Copy nothing from the entries below except the lines from the one containing "purple pan [654,575,758,655]" through the one containing "none -> purple ruler [403,290,461,337]", and copy those exactly.

• Listed records
==========
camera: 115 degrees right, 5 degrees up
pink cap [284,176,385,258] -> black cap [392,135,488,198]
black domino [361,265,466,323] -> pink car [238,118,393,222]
==========
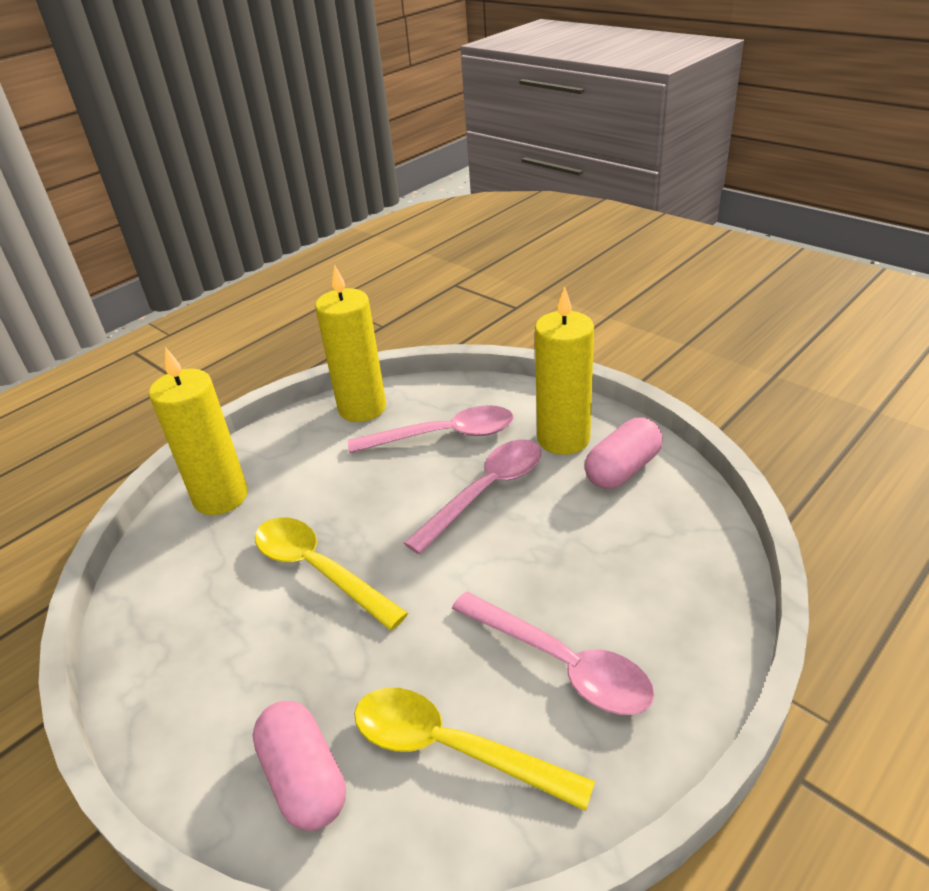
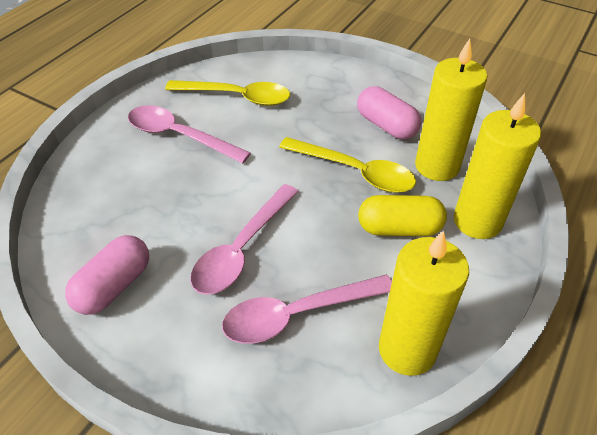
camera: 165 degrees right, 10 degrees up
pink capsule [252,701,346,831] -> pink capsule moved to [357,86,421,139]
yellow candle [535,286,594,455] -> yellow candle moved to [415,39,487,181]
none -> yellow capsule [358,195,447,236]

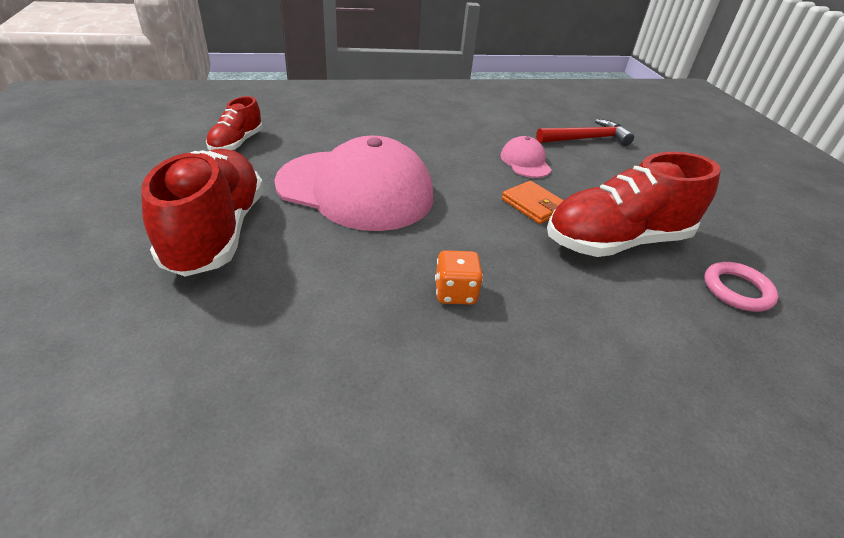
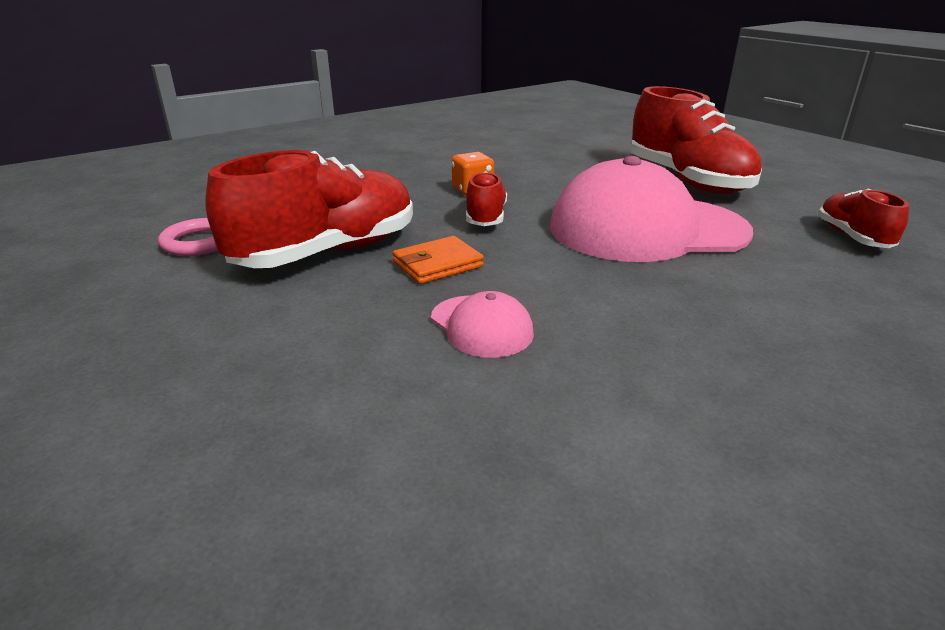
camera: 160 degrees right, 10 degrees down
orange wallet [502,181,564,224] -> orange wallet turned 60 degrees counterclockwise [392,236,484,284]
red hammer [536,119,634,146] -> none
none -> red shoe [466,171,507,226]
==========
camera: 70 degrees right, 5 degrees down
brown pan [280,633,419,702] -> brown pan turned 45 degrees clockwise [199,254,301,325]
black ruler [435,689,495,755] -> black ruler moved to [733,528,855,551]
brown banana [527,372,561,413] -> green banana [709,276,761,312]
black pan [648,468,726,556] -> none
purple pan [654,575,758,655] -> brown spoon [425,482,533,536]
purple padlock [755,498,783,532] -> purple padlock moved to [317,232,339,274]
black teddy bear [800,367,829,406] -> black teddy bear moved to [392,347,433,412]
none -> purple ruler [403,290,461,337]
==========
• Reply to the exercise
purple pan [654,575,758,655] -> brown spoon [425,482,533,536]
purple padlock [755,498,783,532] -> purple padlock moved to [317,232,339,274]
black teddy bear [800,367,829,406] -> black teddy bear moved to [392,347,433,412]
none -> purple ruler [403,290,461,337]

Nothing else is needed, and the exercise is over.